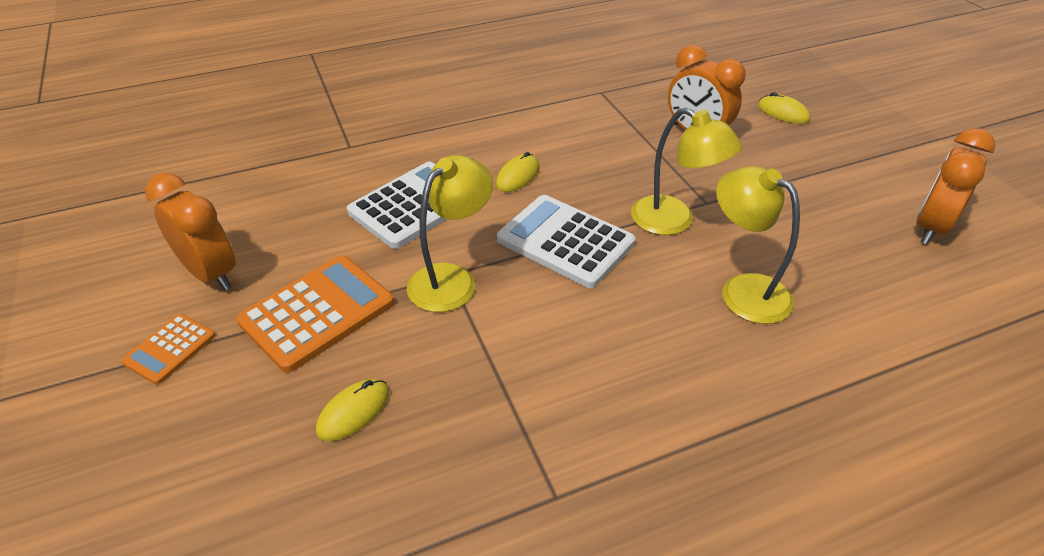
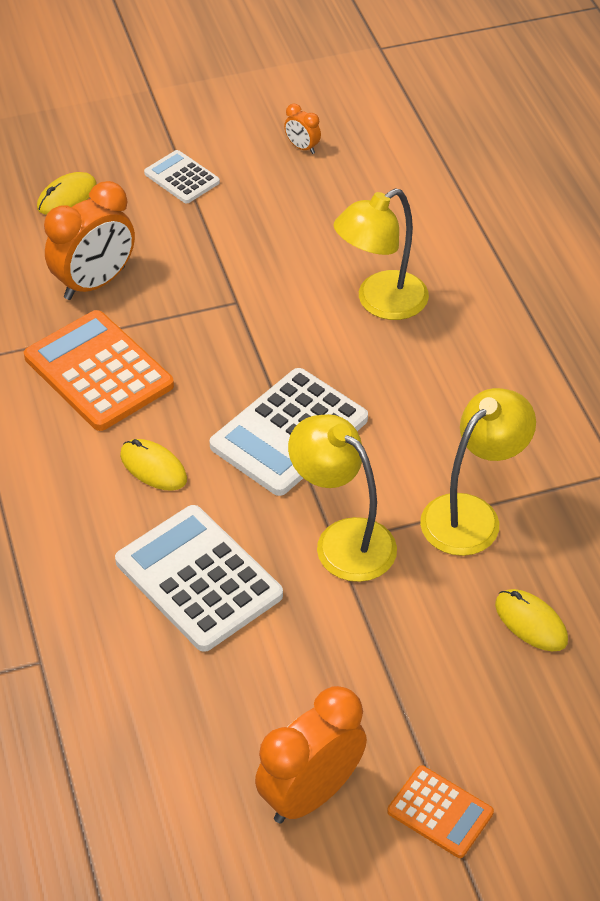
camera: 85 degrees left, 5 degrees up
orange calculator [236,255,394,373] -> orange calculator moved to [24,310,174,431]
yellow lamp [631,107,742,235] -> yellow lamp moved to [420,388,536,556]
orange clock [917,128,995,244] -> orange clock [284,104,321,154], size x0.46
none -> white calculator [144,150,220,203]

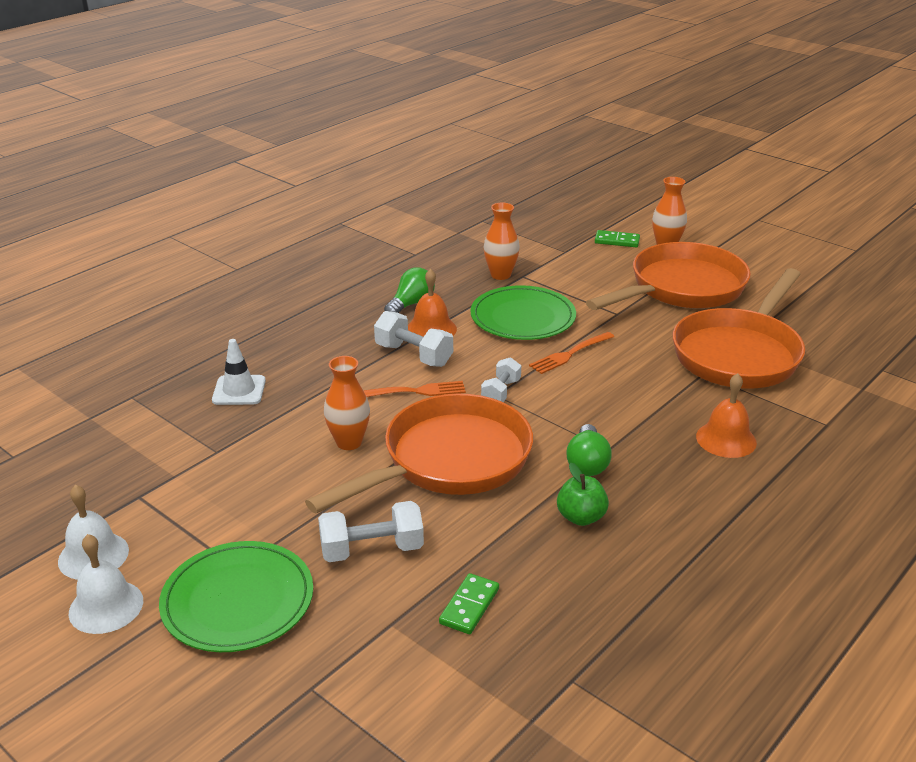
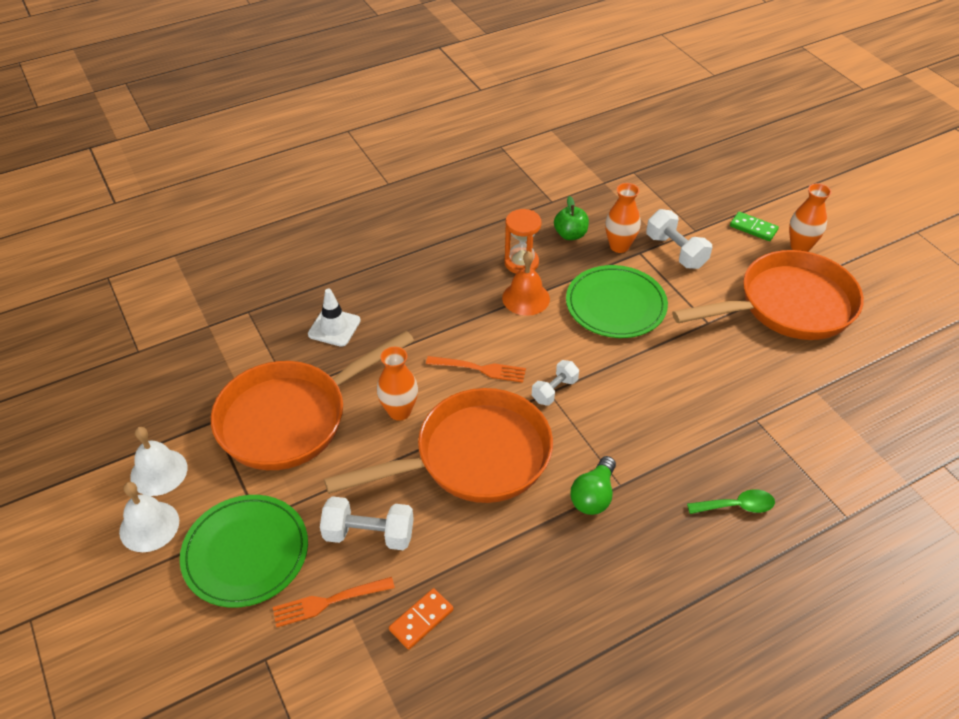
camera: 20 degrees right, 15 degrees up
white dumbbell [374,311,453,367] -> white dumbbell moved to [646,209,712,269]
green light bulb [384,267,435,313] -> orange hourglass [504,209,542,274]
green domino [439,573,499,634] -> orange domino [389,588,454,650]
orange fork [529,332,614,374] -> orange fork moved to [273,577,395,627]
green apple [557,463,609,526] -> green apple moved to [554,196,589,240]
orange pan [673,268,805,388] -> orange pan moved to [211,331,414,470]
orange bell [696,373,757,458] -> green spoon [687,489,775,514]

= = = = =

▸ **WHAT THIS TASK INVOLVES**
Output the records above exactly as they are, leaving out the pictures.

▸ **EXERCISE RESULT**
camera: 85 degrees left, 5 degrees up
orange calculator [236,255,394,373] -> orange calculator moved to [24,310,174,431]
yellow lamp [631,107,742,235] -> yellow lamp moved to [420,388,536,556]
orange clock [917,128,995,244] -> orange clock [284,104,321,154], size x0.46
none -> white calculator [144,150,220,203]

camera: 20 degrees right, 15 degrees up
white dumbbell [374,311,453,367] -> white dumbbell moved to [646,209,712,269]
green light bulb [384,267,435,313] -> orange hourglass [504,209,542,274]
green domino [439,573,499,634] -> orange domino [389,588,454,650]
orange fork [529,332,614,374] -> orange fork moved to [273,577,395,627]
green apple [557,463,609,526] -> green apple moved to [554,196,589,240]
orange pan [673,268,805,388] -> orange pan moved to [211,331,414,470]
orange bell [696,373,757,458] -> green spoon [687,489,775,514]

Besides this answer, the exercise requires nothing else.